### Aim of the exercise
The listing below contains a span that opens with the line containing "cyan brick E8:E9" and closes with the line containing "black brick G8:H9 level 3 -> none". Return that span exactly.

### Extracted information
**********

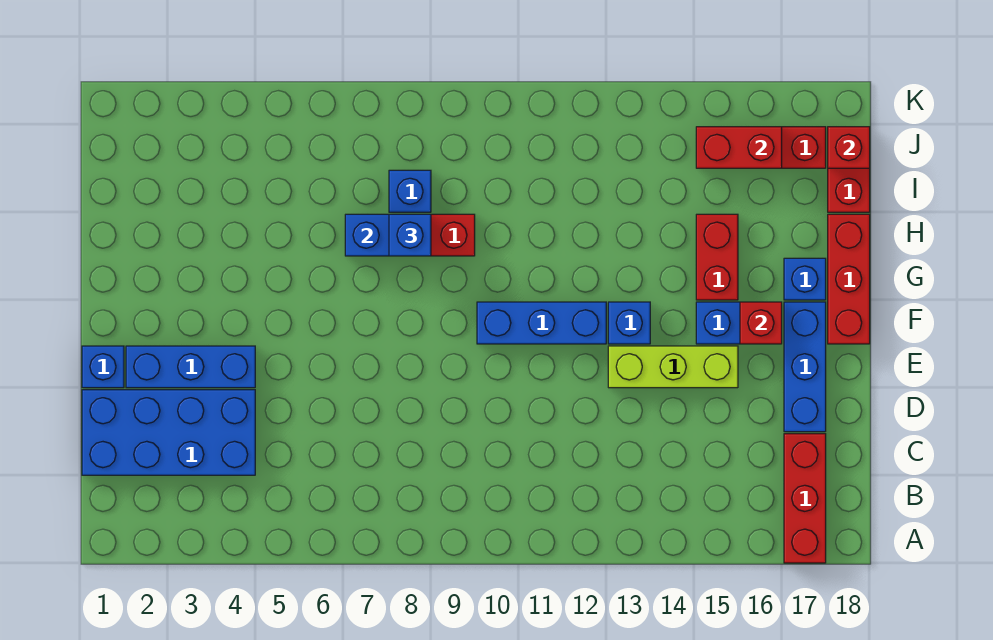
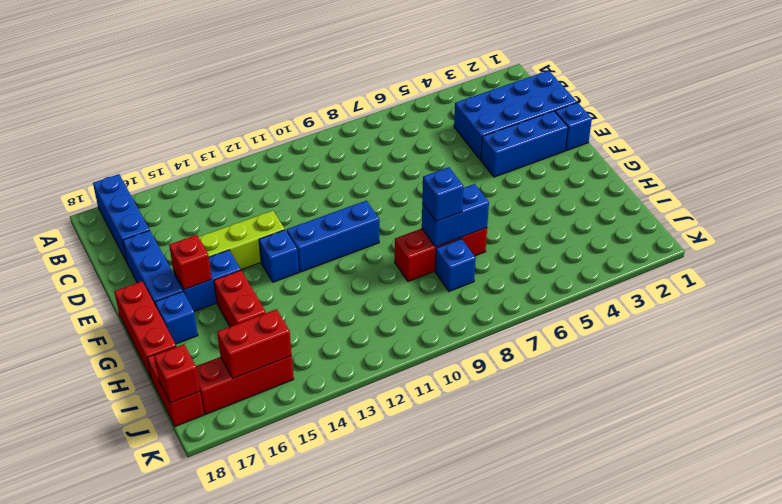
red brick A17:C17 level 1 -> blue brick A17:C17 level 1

**********

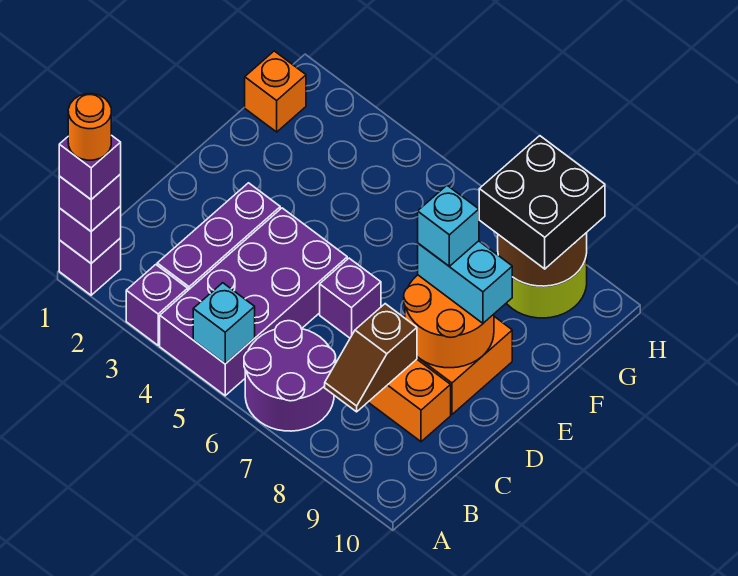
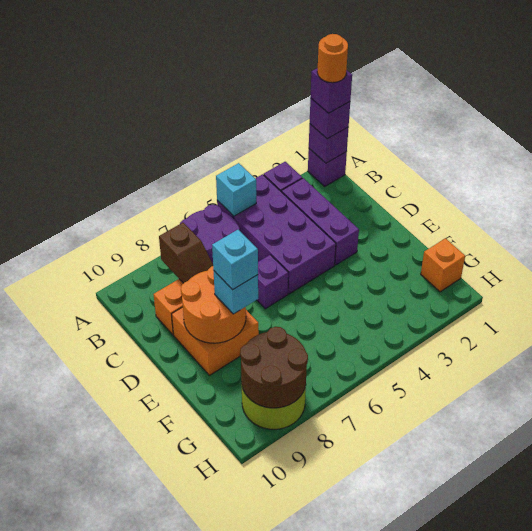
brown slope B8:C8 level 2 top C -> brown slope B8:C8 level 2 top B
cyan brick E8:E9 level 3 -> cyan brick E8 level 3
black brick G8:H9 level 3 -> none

**********

### Solved problem
cyan brick E8:E9 level 3 -> cyan brick E8 level 3
black brick G8:H9 level 3 -> none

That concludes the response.